Assigned task:
Print exactly, and only, the lines from the one containing "U2: LM339 -> LM393" through the last line of the records below, both included; leave out the pictures.

Stored data:

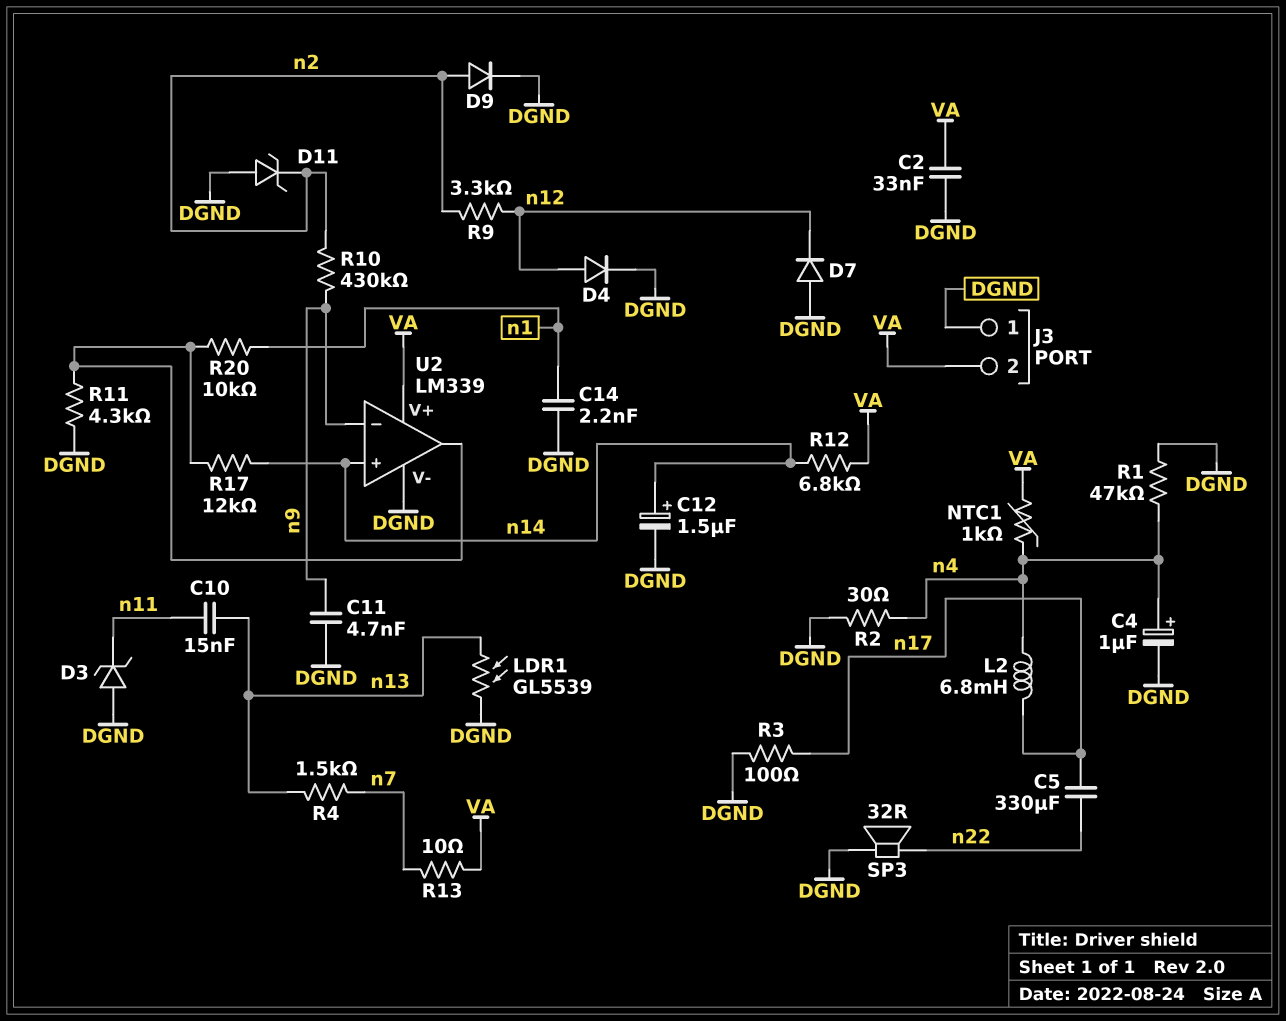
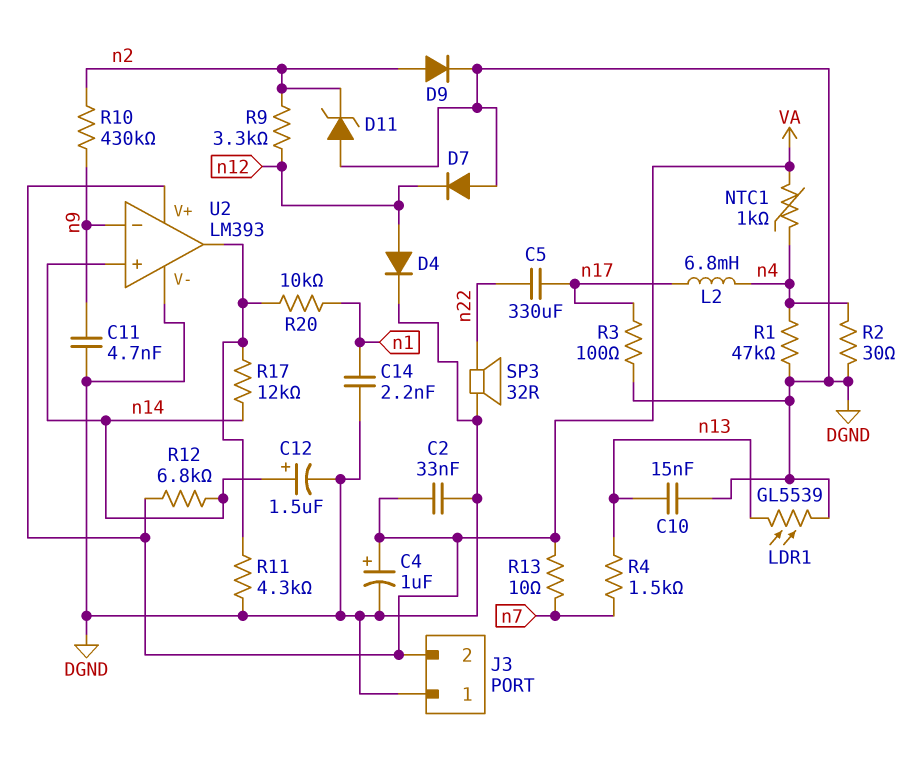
C4: 1uF (plus n4, minus DGND) -> 1uF (plus VA, minus DGND)
C10: 15nF (n11, n13) -> 15nF (DGND, n13)
D3: zener (A DGND, K n11) -> none
U2: LM339 -> LM393

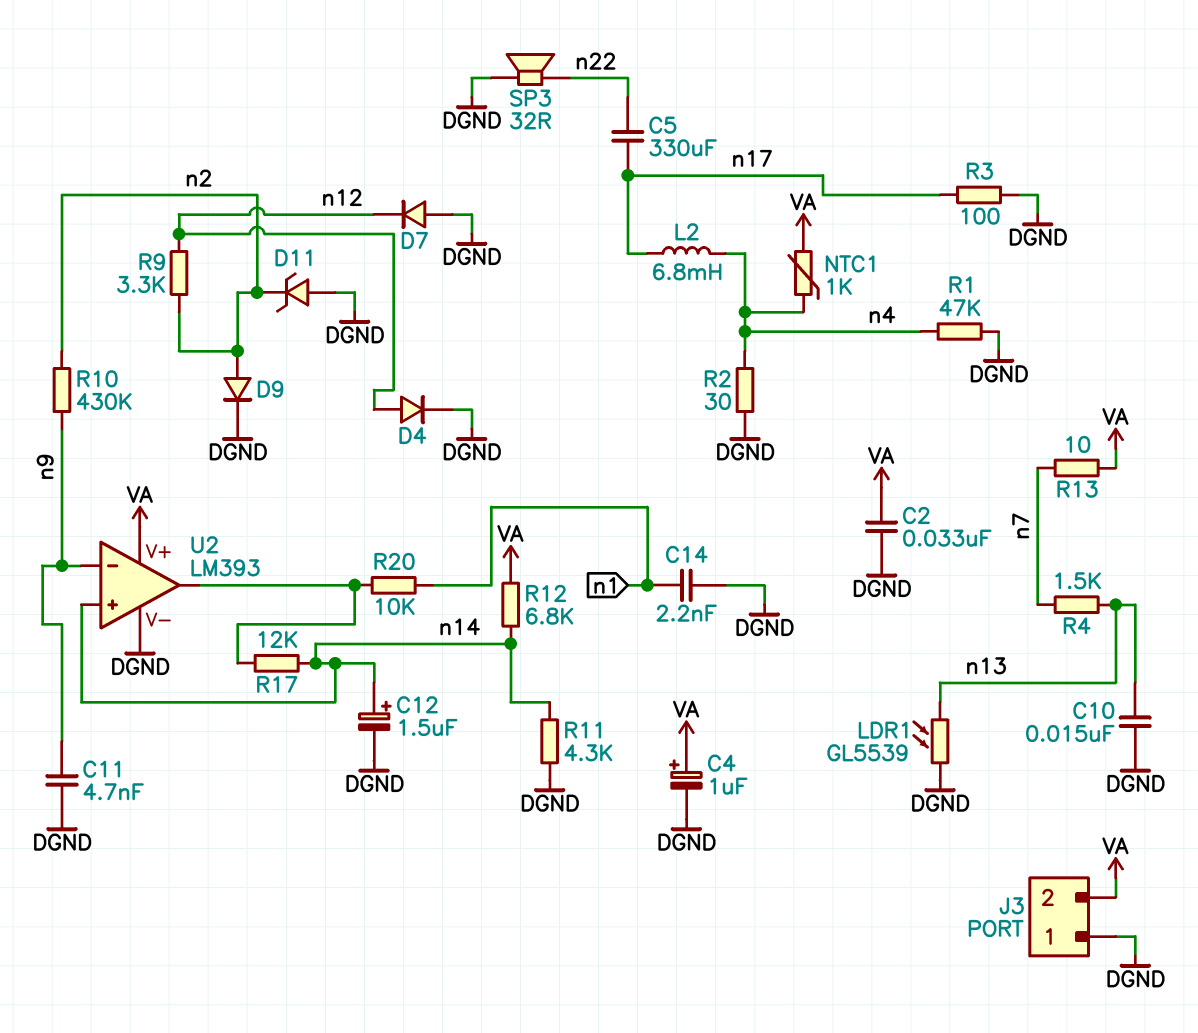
R11: 4.3k (DGND, U2/out) -> 4.3k (DGND, n14)

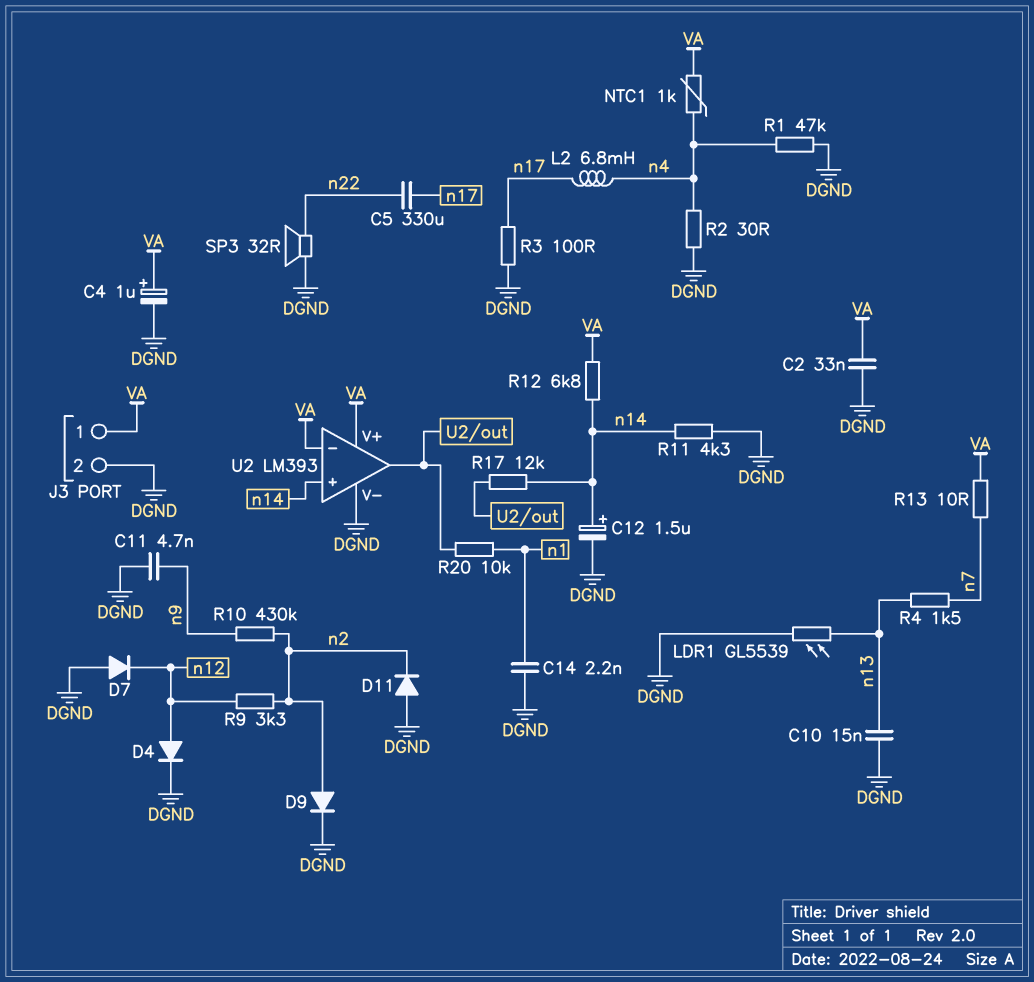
D11: zener (A DGND, K n2) -> diode (A DGND, K n2)
J3 pin 1: DGND -> VA
J3 pin 2: VA -> DGND
U2 pin in-: n9 -> VA

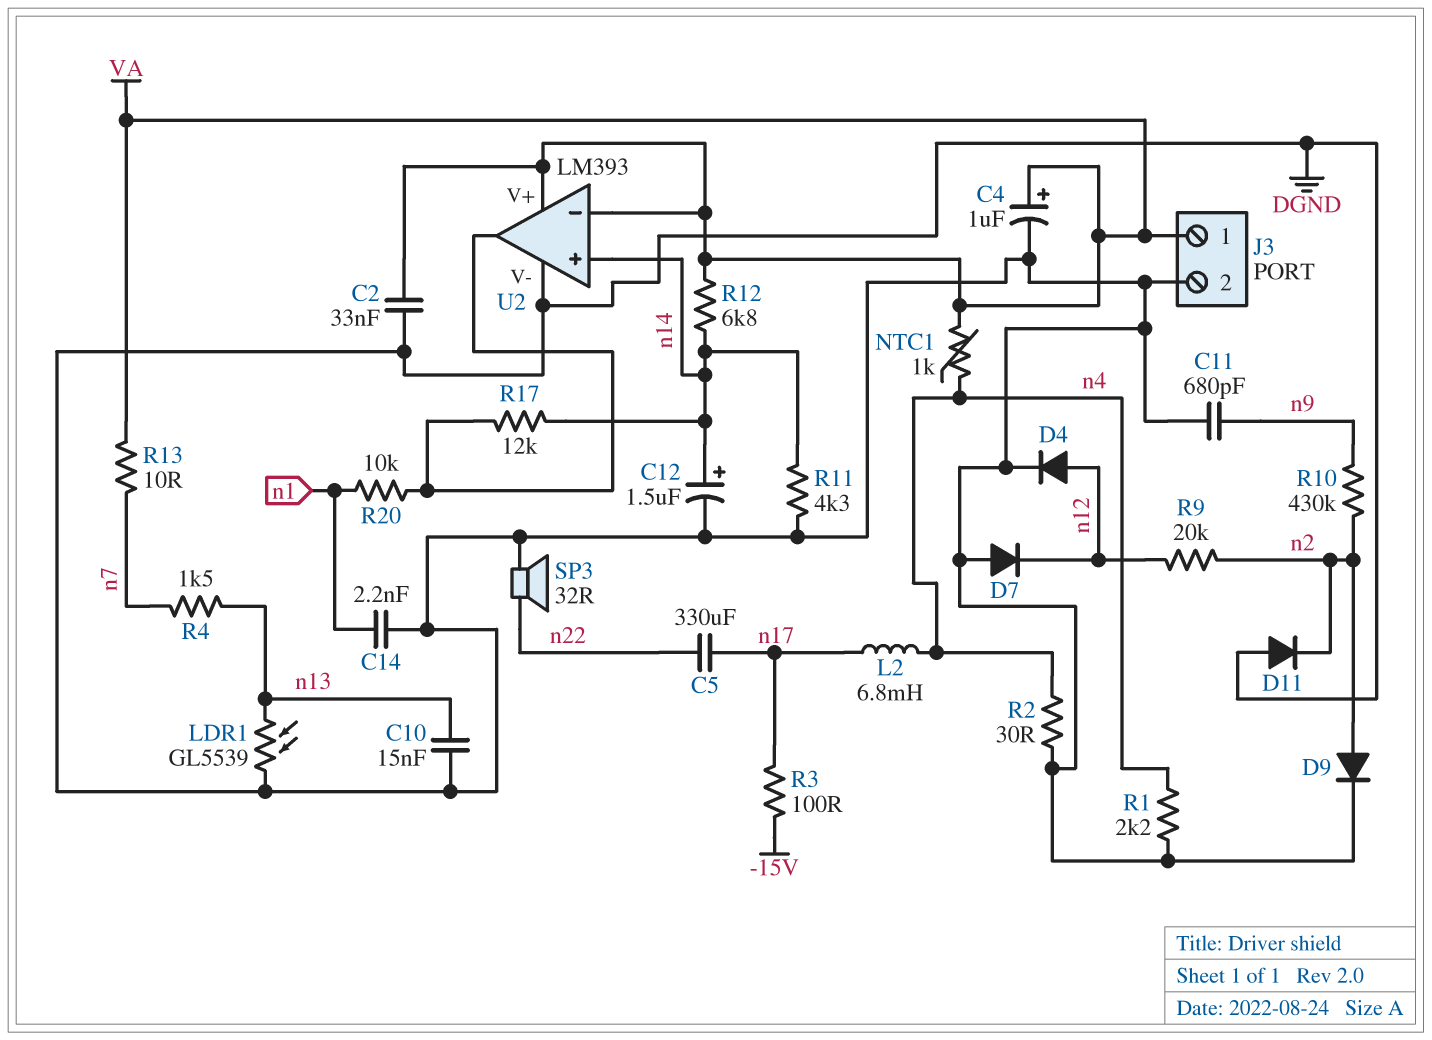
C11: 4.7nF (DGND, n9) -> 680pF (DGND, n9)
R1: 47k (DGND, n4) -> 2.2k (DGND, n4)
R3: 100 (DGND, n17) -> 100 (-15V, n17)
R9: 3.3k (n2, n12) -> 20k (n2, n12)

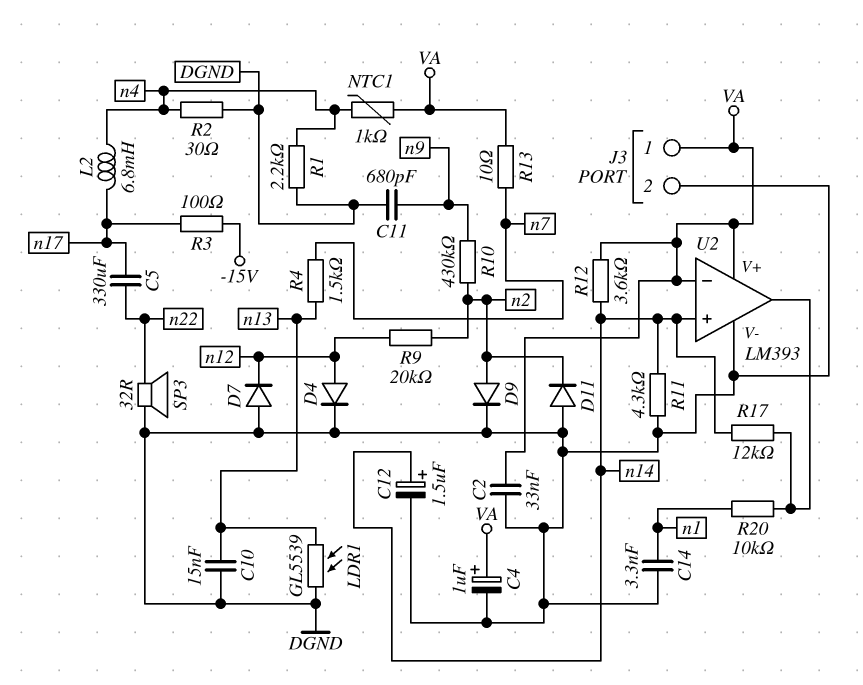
C14: 2.2nF (DGND, n1) -> 3.3nF (DGND, n1)
R12: 6.8k (VA, n14) -> 3.6k (VA, n14)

Response to the exercise:
U2: LM339 -> LM393

R11: 4.3k (DGND, U2/out) -> 4.3k (DGND, n14)

D11: zener (A DGND, K n2) -> diode (A DGND, K n2)
J3 pin 1: DGND -> VA
J3 pin 2: VA -> DGND
U2 pin in-: n9 -> VA

C11: 4.7nF (DGND, n9) -> 680pF (DGND, n9)
R1: 47k (DGND, n4) -> 2.2k (DGND, n4)
R3: 100 (DGND, n17) -> 100 (-15V, n17)
R9: 3.3k (n2, n12) -> 20k (n2, n12)

C14: 2.2nF (DGND, n1) -> 3.3nF (DGND, n1)
R12: 6.8k (VA, n14) -> 3.6k (VA, n14)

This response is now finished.